**TASK REQUIREMENTS**
Start at the line with "brown line: moved 13 px up" in the records below, stop at the line with "red trapezoid at", and return every line in that span exactly, the two end lines included.

**DATA TO EXAMINE**
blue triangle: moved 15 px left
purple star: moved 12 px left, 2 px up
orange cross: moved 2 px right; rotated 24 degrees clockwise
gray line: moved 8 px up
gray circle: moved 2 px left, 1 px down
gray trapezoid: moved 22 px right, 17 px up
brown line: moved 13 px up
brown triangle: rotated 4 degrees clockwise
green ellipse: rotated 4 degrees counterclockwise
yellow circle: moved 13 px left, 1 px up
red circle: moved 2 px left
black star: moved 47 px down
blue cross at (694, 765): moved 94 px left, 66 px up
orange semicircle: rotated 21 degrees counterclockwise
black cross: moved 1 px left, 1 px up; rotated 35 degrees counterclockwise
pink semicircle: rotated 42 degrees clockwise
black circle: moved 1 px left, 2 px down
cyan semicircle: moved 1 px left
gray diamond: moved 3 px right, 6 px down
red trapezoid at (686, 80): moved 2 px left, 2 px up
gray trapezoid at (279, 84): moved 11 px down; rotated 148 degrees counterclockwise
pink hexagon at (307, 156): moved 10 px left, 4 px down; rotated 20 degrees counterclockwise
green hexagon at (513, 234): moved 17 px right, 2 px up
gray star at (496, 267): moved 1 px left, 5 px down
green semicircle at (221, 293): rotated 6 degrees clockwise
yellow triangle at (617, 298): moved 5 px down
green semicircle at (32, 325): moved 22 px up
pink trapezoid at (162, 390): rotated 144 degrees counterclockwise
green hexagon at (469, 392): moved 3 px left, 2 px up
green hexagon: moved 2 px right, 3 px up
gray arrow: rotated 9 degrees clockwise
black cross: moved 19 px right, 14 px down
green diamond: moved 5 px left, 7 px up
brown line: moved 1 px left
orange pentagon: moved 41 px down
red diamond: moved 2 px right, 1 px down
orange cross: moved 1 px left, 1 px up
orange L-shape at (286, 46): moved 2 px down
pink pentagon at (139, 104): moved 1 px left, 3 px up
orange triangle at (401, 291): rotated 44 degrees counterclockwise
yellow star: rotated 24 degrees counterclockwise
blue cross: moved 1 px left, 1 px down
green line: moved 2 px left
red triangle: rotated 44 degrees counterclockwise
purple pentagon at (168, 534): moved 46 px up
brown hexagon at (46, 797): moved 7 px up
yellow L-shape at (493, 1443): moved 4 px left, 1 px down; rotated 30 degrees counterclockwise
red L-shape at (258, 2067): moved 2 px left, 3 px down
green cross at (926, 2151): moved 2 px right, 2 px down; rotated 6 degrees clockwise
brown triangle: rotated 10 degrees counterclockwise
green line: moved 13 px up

**EXERCISE OUTPUT**
brown line: moved 13 px up
brown triangle: rotated 4 degrees clockwise
green ellipse: rotated 4 degrees counterclockwise
yellow circle: moved 13 px left, 1 px up
red circle: moved 2 px left
black star: moved 47 px down
blue cross at (694, 765): moved 94 px left, 66 px up
orange semicircle: rotated 21 degrees counterclockwise
black cross: moved 1 px left, 1 px up; rotated 35 degrees counterclockwise
pink semicircle: rotated 42 degrees clockwise
black circle: moved 1 px left, 2 px down
cyan semicircle: moved 1 px left
gray diamond: moved 3 px right, 6 px down
red trapezoid at (686, 80): moved 2 px left, 2 px up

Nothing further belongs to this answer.